» The task:
Please transcribe exactly, and only, the lines of the data below between the line holding "D4: LED blue" and the line holding "C13: 1000uF (plus", inclusive.

[Modification records]
---
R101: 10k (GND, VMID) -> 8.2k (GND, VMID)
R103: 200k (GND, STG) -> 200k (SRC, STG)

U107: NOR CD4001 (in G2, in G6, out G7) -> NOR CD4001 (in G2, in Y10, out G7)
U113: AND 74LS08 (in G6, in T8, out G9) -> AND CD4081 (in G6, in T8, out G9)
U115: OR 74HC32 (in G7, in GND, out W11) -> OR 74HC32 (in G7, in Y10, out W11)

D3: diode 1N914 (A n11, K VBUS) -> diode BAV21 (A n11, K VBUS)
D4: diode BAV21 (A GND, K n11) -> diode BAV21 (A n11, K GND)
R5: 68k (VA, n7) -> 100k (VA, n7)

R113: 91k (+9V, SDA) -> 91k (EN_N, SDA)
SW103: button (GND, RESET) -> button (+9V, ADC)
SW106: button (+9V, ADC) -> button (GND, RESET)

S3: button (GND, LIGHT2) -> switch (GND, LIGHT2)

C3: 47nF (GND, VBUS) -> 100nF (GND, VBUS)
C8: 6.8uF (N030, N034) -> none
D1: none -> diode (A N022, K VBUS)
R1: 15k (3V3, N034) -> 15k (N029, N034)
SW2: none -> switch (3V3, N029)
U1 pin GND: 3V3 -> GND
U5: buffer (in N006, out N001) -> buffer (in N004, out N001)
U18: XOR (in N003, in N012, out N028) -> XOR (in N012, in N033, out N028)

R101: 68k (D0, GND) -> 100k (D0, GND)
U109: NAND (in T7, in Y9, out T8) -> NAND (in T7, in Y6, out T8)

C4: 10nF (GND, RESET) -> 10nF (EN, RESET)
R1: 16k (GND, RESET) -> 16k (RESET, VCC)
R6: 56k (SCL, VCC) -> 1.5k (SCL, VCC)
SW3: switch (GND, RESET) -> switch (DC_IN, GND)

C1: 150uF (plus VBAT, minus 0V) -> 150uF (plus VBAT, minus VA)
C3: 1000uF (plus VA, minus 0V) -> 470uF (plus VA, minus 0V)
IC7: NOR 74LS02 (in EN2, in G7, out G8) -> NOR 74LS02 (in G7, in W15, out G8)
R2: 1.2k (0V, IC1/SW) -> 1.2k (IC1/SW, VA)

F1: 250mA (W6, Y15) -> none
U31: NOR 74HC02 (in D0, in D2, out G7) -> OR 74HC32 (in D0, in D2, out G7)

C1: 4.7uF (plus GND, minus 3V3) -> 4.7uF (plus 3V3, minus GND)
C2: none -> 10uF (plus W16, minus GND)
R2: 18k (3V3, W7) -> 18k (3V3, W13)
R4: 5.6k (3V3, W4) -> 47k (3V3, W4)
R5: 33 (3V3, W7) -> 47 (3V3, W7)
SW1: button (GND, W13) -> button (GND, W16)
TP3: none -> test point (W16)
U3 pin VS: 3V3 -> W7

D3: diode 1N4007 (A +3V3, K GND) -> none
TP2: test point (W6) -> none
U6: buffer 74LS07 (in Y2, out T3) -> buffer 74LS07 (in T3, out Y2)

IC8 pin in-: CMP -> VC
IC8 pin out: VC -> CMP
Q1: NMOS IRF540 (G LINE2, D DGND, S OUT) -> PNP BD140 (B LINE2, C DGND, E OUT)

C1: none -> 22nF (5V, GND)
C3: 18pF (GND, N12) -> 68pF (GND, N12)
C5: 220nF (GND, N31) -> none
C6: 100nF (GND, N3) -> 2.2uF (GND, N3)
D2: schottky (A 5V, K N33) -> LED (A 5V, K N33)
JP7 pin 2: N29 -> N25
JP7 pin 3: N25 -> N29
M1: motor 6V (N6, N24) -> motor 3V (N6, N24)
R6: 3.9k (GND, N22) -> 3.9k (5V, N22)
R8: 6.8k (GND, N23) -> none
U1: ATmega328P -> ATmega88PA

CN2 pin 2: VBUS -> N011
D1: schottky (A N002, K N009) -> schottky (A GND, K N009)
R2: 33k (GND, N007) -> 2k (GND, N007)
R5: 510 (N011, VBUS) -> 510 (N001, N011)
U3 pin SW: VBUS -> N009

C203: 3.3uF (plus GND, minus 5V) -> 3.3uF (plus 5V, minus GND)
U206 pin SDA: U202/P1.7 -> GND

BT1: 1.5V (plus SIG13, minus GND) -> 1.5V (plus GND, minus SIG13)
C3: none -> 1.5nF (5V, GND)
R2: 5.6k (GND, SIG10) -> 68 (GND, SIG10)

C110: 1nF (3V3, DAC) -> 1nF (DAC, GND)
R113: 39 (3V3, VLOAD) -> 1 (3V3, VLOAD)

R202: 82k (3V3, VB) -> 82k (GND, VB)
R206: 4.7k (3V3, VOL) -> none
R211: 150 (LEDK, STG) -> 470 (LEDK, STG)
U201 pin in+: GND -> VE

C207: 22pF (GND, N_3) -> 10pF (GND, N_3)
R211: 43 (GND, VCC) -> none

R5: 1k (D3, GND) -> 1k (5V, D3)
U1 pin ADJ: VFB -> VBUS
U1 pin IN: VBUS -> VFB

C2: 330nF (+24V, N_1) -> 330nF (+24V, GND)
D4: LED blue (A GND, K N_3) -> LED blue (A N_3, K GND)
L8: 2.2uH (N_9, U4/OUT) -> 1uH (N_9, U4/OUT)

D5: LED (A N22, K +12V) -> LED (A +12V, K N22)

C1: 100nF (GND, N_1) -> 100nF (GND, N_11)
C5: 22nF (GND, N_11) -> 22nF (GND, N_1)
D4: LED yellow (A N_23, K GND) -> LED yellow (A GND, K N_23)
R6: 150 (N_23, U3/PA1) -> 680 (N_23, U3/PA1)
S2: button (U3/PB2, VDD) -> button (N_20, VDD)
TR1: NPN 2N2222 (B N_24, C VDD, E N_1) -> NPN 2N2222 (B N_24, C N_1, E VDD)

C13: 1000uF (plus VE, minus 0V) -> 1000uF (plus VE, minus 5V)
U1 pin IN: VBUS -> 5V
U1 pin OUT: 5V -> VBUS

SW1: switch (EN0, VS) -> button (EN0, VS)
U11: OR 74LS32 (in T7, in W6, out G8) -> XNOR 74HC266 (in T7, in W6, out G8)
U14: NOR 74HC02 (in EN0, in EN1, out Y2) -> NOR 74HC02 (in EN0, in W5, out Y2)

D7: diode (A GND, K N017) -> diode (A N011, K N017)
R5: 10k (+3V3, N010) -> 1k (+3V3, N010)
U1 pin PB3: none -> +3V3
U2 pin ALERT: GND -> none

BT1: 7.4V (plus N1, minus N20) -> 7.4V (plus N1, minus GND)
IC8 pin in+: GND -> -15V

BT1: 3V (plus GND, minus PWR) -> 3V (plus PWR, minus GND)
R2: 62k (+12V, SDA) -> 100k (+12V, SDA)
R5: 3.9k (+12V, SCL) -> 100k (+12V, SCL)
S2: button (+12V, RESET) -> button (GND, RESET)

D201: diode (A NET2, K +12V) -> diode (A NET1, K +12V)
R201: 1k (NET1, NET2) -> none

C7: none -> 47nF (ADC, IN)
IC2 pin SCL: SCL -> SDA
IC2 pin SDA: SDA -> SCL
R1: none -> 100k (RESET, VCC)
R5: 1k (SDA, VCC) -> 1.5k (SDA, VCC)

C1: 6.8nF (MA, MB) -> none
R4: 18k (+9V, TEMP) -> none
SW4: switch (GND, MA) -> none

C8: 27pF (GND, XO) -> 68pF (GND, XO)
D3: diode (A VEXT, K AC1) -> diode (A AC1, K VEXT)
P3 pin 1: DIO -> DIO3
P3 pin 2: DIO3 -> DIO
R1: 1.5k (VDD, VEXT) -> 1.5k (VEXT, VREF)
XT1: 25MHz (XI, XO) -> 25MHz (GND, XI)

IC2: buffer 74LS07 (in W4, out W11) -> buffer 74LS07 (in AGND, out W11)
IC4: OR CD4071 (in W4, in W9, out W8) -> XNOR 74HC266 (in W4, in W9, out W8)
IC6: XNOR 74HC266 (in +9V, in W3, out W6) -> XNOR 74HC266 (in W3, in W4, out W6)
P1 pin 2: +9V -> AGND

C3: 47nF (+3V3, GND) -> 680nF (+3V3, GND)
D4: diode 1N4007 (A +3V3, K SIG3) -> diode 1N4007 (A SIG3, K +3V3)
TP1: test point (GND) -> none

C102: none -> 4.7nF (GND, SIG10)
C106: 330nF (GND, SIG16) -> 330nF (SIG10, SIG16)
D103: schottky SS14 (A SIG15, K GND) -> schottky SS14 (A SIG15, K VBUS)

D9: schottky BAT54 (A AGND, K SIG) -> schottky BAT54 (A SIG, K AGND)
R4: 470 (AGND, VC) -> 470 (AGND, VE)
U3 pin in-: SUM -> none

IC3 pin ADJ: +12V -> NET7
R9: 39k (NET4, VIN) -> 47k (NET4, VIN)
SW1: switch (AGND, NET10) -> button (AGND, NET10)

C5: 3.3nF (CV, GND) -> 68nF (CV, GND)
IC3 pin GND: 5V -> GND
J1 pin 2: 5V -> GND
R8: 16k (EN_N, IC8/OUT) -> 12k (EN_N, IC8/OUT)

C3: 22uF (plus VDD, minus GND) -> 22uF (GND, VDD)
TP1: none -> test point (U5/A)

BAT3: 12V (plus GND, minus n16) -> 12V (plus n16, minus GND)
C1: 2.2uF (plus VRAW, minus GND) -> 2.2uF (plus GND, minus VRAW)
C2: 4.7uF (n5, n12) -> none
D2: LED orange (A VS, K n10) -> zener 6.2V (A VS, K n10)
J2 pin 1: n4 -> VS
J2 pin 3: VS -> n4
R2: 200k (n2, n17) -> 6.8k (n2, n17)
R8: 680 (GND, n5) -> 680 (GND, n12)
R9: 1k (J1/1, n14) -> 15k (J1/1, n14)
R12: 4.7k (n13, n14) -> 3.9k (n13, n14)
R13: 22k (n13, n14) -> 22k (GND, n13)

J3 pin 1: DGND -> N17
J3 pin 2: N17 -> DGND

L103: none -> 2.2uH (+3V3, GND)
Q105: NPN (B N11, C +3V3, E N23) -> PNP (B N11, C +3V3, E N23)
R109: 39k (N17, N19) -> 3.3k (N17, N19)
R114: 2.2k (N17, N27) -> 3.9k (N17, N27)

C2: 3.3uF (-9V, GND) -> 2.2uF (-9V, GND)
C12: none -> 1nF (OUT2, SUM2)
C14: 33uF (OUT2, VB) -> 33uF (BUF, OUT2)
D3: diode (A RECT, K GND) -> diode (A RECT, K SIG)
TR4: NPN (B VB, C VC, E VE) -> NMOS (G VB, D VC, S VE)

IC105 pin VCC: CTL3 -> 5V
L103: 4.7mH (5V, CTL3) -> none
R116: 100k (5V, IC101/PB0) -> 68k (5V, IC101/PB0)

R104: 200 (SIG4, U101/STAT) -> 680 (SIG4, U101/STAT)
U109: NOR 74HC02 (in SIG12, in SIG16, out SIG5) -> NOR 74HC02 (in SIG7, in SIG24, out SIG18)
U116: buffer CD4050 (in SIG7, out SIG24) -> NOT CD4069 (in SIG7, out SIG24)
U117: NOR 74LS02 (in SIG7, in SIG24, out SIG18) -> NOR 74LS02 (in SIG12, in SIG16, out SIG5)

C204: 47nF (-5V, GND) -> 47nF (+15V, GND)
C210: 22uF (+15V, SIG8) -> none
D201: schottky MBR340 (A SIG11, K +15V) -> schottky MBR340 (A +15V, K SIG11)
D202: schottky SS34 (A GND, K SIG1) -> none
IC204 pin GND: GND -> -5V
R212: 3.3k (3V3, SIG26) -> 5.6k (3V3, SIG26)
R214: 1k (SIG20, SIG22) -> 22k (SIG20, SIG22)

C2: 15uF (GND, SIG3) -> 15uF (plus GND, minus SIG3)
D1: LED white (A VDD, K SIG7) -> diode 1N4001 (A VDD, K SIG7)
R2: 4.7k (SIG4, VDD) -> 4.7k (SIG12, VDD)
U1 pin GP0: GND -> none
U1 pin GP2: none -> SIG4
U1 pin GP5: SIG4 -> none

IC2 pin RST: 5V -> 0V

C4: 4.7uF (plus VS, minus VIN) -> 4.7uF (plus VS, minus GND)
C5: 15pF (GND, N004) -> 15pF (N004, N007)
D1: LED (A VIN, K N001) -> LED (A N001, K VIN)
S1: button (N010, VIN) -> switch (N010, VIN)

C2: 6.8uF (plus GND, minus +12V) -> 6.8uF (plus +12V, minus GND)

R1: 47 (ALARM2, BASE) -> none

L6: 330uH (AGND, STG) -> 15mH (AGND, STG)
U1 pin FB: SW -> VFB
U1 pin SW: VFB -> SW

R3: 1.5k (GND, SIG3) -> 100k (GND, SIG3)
---
» Response area:
D4: LED blue (A GND, K N_3) -> LED blue (A N_3, K GND)
L8: 2.2uH (N_9, U4/OUT) -> 1uH (N_9, U4/OUT)

D5: LED (A N22, K +12V) -> LED (A +12V, K N22)

C1: 100nF (GND, N_1) -> 100nF (GND, N_11)
C5: 22nF (GND, N_11) -> 22nF (GND, N_1)
D4: LED yellow (A N_23, K GND) -> LED yellow (A GND, K N_23)
R6: 150 (N_23, U3/PA1) -> 680 (N_23, U3/PA1)
S2: button (U3/PB2, VDD) -> button (N_20, VDD)
TR1: NPN 2N2222 (B N_24, C VDD, E N_1) -> NPN 2N2222 (B N_24, C N_1, E VDD)

C13: 1000uF (plus VE, minus 0V) -> 1000uF (plus VE, minus 5V)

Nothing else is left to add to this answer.